• [Dataset content]:
--- start ---

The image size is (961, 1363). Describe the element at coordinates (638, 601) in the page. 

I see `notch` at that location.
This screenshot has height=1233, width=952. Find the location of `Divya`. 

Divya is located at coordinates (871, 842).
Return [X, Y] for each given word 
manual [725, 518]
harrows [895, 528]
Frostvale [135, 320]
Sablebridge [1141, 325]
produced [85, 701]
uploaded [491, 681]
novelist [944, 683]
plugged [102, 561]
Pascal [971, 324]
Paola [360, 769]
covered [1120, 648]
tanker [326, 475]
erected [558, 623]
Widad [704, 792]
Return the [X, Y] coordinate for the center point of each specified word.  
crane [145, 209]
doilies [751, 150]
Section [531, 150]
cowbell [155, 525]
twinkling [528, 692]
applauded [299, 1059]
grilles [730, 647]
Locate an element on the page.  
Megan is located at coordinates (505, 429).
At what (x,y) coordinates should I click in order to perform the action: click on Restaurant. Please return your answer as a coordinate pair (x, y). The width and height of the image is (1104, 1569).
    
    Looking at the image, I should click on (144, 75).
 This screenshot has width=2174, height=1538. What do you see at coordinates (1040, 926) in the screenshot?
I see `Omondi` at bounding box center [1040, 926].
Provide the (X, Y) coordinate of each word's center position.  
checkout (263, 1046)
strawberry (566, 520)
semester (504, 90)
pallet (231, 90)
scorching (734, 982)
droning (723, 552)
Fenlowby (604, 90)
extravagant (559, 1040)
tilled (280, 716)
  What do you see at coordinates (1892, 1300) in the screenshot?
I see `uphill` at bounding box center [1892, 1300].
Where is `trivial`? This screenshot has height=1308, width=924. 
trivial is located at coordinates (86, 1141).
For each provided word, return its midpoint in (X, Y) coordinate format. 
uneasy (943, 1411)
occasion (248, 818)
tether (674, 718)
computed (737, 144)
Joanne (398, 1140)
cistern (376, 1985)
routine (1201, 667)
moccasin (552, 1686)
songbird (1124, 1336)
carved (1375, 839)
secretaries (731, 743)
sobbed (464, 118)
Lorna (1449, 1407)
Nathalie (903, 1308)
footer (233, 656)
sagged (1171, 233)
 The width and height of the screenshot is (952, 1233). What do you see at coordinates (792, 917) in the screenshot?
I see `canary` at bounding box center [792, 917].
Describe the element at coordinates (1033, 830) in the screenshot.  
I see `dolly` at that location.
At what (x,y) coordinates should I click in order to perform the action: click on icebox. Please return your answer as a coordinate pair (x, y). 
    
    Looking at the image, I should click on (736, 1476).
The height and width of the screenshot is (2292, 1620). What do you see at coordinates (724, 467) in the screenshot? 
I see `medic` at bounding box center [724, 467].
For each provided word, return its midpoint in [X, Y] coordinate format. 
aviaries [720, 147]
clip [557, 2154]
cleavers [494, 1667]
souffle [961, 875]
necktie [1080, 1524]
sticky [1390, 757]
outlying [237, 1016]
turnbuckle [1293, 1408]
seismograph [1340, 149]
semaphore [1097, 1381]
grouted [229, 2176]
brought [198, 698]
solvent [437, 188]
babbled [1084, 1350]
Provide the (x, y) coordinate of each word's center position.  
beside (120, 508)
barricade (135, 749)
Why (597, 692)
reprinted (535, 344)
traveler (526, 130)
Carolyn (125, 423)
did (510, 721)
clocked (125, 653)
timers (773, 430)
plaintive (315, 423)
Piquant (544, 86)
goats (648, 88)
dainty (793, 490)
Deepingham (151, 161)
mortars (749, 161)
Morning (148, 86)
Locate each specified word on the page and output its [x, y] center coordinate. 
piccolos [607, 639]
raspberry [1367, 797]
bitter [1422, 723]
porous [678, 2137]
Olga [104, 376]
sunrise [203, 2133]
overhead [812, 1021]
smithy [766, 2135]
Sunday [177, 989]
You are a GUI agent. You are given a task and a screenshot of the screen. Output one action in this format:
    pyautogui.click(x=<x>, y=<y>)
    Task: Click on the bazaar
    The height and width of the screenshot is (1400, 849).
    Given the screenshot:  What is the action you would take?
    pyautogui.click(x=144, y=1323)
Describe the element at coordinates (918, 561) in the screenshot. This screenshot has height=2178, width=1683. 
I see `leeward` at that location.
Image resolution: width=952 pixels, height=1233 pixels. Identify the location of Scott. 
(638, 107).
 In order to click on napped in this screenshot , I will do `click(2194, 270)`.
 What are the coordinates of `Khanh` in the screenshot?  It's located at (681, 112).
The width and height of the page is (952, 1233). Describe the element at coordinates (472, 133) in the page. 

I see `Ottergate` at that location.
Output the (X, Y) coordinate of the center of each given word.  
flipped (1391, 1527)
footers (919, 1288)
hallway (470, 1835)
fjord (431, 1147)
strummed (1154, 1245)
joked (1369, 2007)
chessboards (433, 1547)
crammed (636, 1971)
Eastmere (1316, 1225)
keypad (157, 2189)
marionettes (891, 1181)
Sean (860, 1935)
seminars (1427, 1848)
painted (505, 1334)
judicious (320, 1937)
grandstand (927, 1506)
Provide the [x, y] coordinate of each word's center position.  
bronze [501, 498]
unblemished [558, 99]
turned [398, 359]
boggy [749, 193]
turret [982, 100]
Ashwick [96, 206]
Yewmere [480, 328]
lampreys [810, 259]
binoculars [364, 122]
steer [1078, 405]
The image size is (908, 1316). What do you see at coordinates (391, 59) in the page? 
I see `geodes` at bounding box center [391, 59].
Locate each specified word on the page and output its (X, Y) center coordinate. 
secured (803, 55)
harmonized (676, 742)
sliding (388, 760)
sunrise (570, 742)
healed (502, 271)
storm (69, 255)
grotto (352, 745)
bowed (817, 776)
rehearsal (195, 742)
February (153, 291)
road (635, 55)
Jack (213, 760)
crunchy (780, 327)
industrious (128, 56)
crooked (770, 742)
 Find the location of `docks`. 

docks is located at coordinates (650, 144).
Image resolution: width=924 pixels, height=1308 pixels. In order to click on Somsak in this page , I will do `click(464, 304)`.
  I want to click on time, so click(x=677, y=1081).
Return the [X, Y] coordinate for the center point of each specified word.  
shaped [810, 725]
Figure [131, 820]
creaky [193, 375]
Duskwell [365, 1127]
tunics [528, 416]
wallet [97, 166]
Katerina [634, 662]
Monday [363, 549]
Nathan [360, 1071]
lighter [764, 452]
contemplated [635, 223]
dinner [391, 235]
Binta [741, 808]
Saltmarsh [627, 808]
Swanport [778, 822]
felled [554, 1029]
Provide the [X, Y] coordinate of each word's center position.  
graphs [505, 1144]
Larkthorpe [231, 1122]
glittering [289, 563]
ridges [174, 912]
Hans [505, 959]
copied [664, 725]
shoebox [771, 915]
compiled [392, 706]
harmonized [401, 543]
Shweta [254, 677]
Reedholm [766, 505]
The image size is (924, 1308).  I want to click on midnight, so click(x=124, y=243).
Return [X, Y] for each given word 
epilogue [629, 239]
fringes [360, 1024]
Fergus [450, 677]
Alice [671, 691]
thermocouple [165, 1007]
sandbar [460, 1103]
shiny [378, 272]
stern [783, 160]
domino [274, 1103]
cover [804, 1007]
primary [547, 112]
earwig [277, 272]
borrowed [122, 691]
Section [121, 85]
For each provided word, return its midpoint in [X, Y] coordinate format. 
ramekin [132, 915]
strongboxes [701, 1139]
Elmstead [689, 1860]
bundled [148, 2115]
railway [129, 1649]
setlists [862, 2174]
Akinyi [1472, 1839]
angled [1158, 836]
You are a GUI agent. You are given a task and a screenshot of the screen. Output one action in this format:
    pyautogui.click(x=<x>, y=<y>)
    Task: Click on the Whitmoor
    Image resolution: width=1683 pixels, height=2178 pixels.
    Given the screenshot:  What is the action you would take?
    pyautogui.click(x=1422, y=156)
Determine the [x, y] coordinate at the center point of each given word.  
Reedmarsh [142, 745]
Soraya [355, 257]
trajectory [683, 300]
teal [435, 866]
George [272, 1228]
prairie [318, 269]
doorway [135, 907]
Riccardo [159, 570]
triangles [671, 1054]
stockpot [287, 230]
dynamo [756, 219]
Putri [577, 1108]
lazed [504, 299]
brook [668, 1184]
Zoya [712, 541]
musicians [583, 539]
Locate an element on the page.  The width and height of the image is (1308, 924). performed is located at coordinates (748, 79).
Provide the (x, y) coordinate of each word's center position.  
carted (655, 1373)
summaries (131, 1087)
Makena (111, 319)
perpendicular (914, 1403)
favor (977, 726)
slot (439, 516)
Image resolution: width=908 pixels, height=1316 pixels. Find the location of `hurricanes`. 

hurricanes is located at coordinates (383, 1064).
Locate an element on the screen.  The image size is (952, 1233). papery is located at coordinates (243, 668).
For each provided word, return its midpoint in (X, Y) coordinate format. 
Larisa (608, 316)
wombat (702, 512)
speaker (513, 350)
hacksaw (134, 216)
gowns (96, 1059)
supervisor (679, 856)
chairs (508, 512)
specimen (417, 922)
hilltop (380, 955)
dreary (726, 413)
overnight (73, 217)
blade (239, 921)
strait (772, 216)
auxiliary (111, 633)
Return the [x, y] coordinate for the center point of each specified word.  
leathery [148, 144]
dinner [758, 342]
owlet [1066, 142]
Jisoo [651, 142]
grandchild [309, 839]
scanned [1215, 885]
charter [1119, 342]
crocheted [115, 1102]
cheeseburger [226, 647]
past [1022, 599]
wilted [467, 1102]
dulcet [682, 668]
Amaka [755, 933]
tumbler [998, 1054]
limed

--- end ---

• [Exercise details]: Recast the stretch of material from the line containing "twinkling [528, 692]" through the line containing "extravagant (559, 1040)" as a Markdown table with the columns Row and Line, numbering each line and leaving out blank lines.

• [Task answer]:
| Row | Line |
|---|---|
| 1 | twinkling [528, 692] |
| 2 | applauded [299, 1059] |
| 3 | grilles [730, 647] |
| 4 | Locate an element on the page.   |
| 5 | Megan is located at coordinates (505, 429). |
| 6 | At what (x,y) coordinates should I click in order to perform the action: click on Restaurant. Please return your answer as a coordinate pair (x, y). The width and height of the image is (1104, 1569). |
| 7 |     Looking at the image, I should click on (144, 75). |
| 8 |  This screenshot has width=2174, height=1538. What do you see at coordinates (1040, 926) in the screenshot? |
| 9 | I see `Omondi` at bounding box center [1040, 926]. |
| 10 | Provide the (X, Y) coordinate of each word's center position.   |
| 11 | checkout (263, 1046) |
| 12 | strawberry (566, 520) |
| 13 | semester (504, 90) |
| 14 | pallet (231, 90) |
| 15 | scorching (734, 982) |
| 16 | droning (723, 552) |
| 17 | Fenlowby (604, 90) |
| 18 | extravagant (559, 1040) |